▸ **Task to complete**
Copy out the lines beginning with the one that contains "[(208,35),(238,35),(238,12),(207,13),(208,35)]" and ending with the last line below, exactly as they stand. Pictures are not copied.

•••

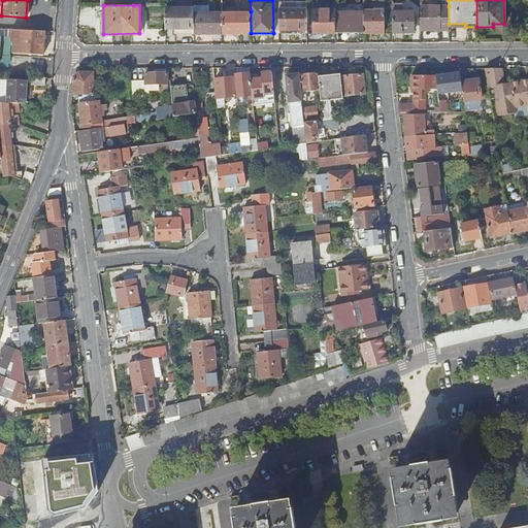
[(421,30),(449,30),(449,24),(449,6),(421,6),(421,30)]
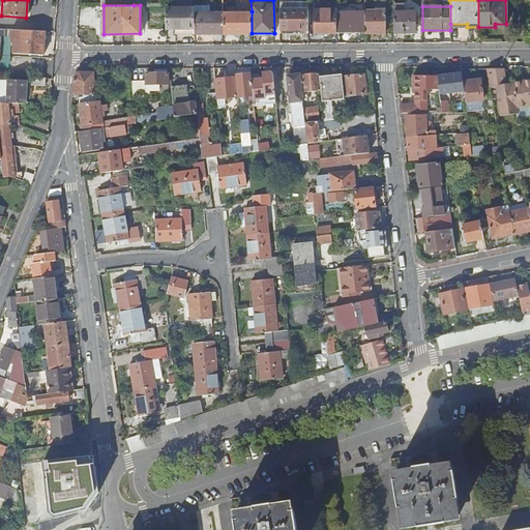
[(175,34),(195,33),(194,12),(195,7),(166,8),(166,29),(175,29),(175,34)]
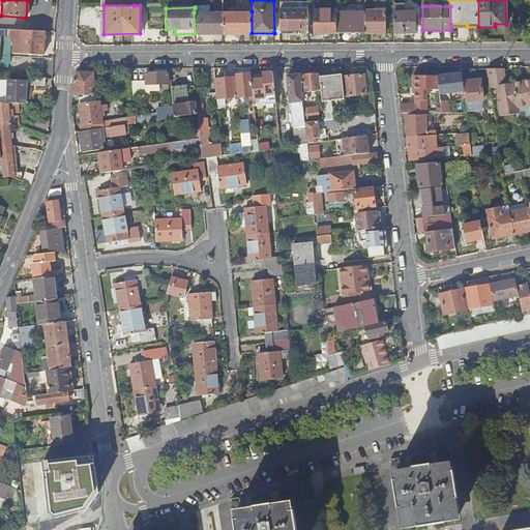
[(280,30),(308,30),(308,9),(280,9),(280,30)]
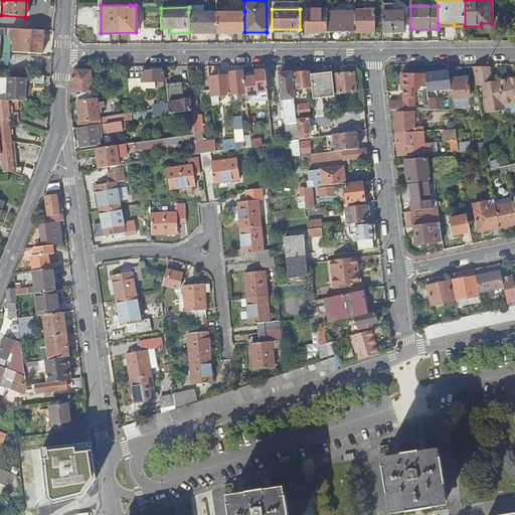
[(306,32),(327,32),(327,11),(327,9),(306,9),(306,32)]
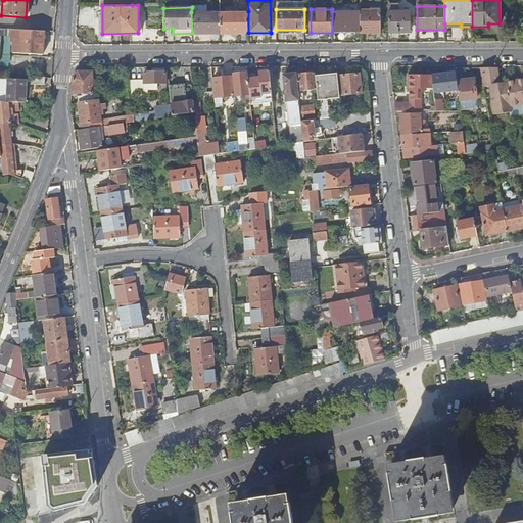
[(361,32),(380,32),(380,9),(361,9),(360,11),(361,32)]
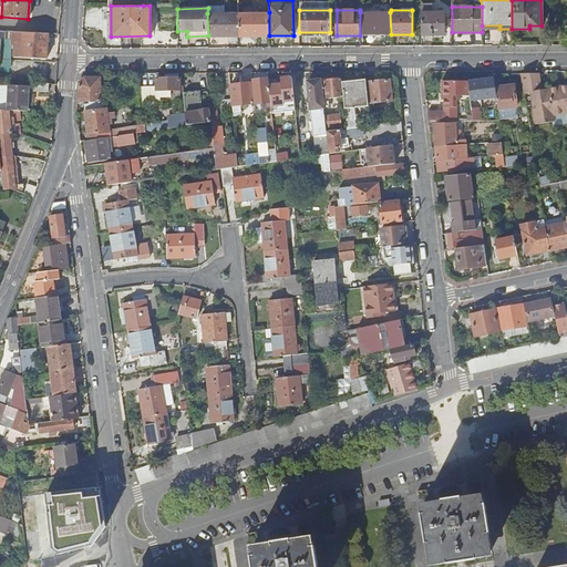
[(208,35),(238,35),(238,12),(207,13),(208,35)]
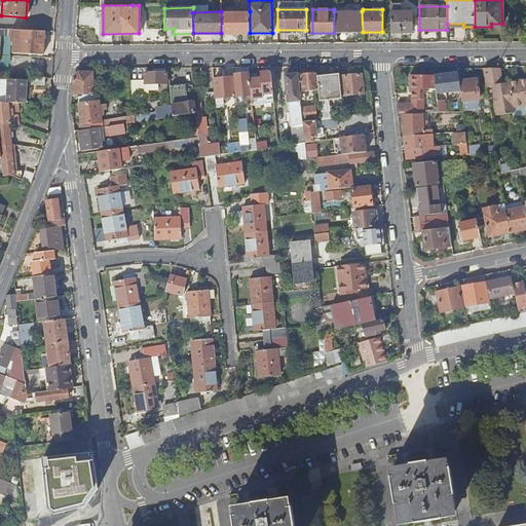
[(221,33),(250,33),(250,11),(221,11),(221,33)]
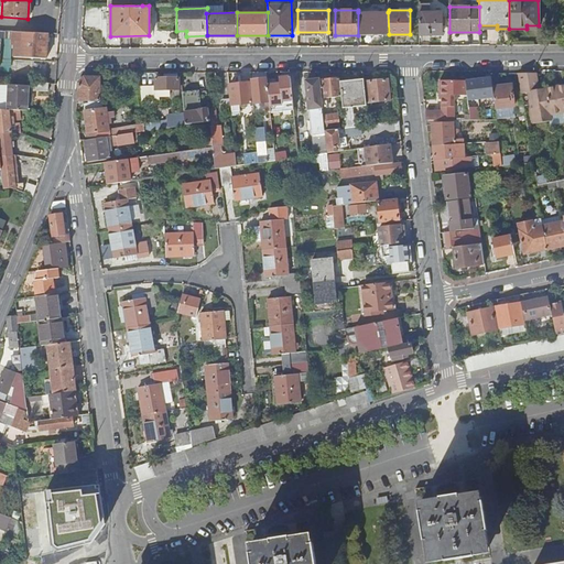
[(358,35),(389,34),(388,12),(358,12),(358,35)]
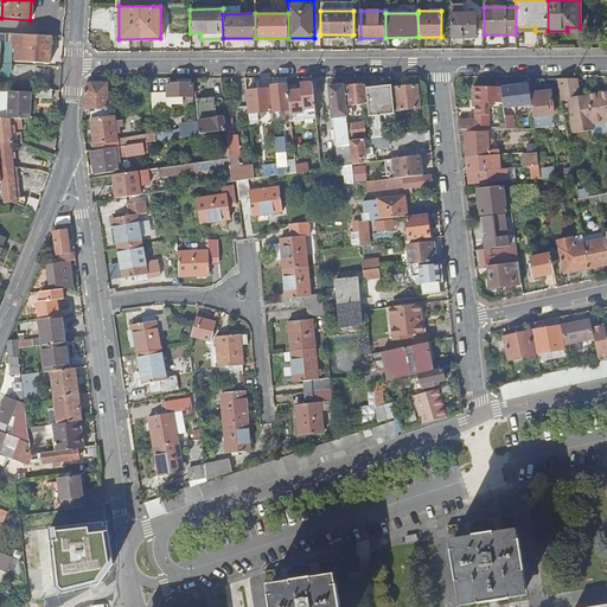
[(451,13),(451,37),(475,37),(474,13),(451,13)]
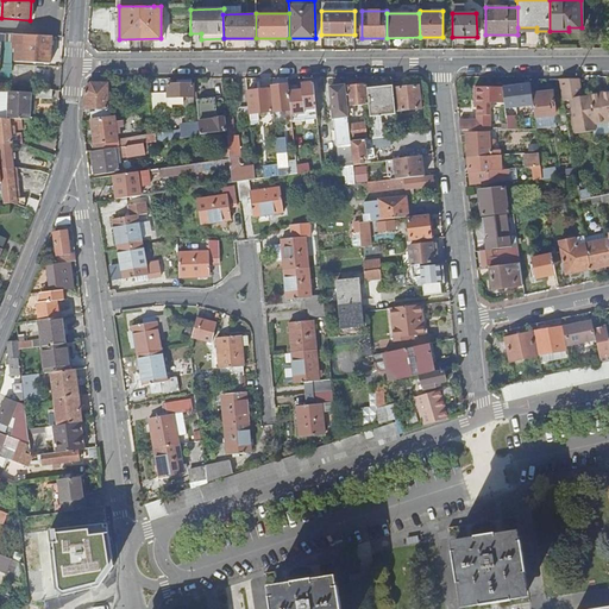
[(0,71),(11,73),(12,66),(11,64),(11,52),(14,52),(14,62),(50,63),(51,46),(51,41),(51,36),(0,32),(0,71)]
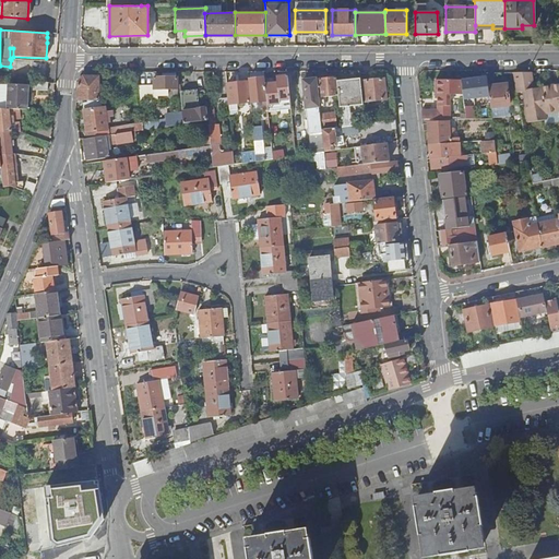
[(531,72),(513,72),(518,98),(523,96),(530,128),(546,126),(547,131),(558,128),(558,84),(533,88),(531,72)]
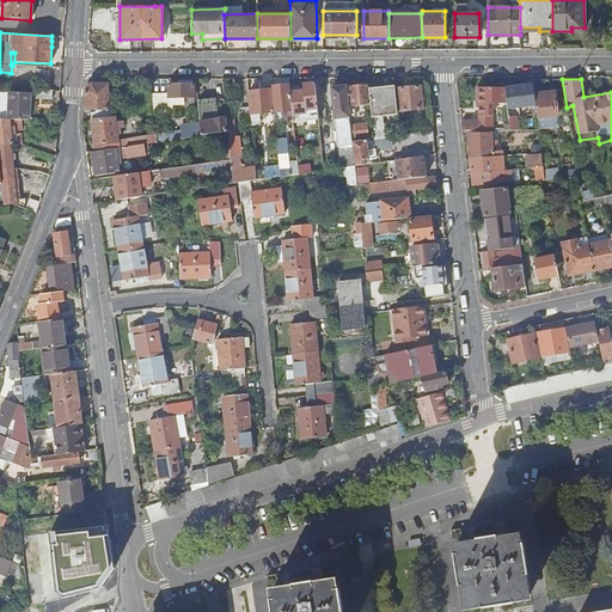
[(293,120),(293,121),(319,118),(316,83),(304,84),(304,90),(291,91),(293,120)]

•••

▸ **Solution**
[(208,35),(238,35),(238,12),(207,13),(208,35)]
[(221,33),(250,33),(250,11),(221,11),(221,33)]
[(358,35),(389,34),(388,12),(358,12),(358,35)]
[(451,13),(451,37),(475,37),(474,13),(451,13)]
[(0,71),(11,73),(12,66),(11,64),(11,52),(14,52),(14,62),(50,63),(51,46),(51,41),(51,36),(0,32),(0,71)]
[(531,72),(513,72),(518,98),(523,96),(530,128),(546,126),(547,131),(558,128),(558,84),(533,88),(531,72)]
[(293,120),(293,121),(319,118),(316,83),(304,84),(304,90),(291,91),(293,120)]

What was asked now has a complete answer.